[Source records]
________

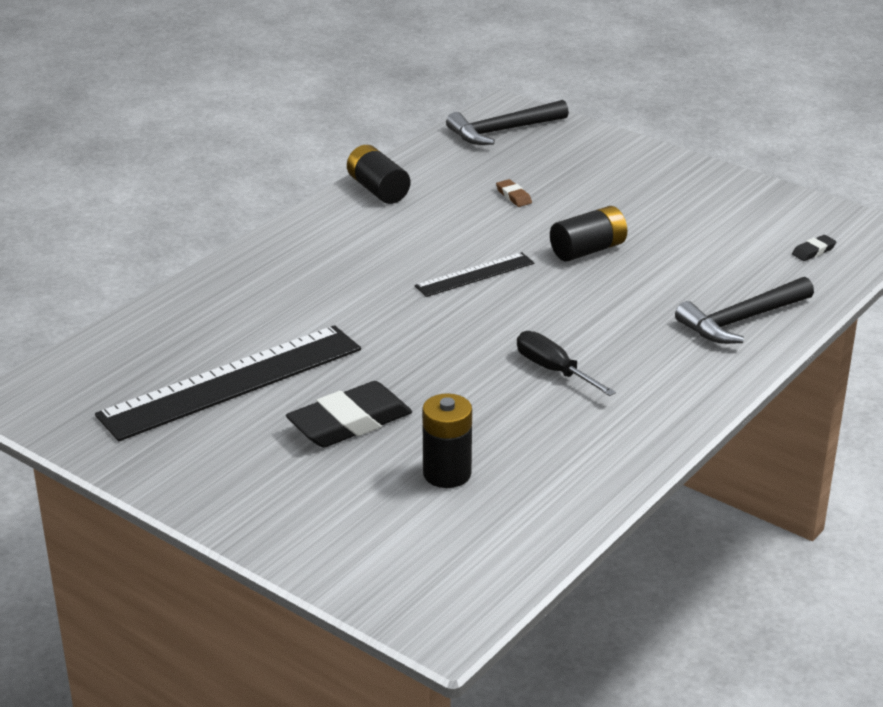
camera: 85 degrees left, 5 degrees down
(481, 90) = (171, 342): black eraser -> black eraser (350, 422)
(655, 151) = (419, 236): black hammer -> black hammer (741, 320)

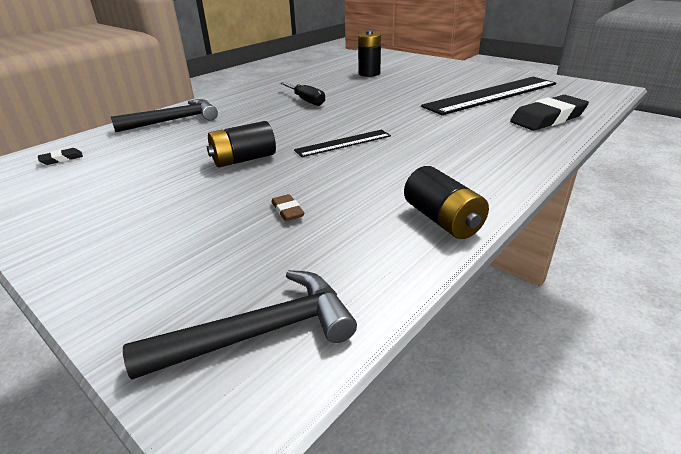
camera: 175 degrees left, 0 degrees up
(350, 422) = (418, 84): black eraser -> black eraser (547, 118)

________

All entries must be written out again exactly as given, with no pictures in the copy.

camera: 85 degrees left, 5 degrees down
(481, 90) = (171, 342): black eraser -> black eraser (350, 422)
(655, 151) = (419, 236): black hammer -> black hammer (741, 320)

camera: 175 degrees left, 0 degrees up
(350, 422) = (418, 84): black eraser -> black eraser (547, 118)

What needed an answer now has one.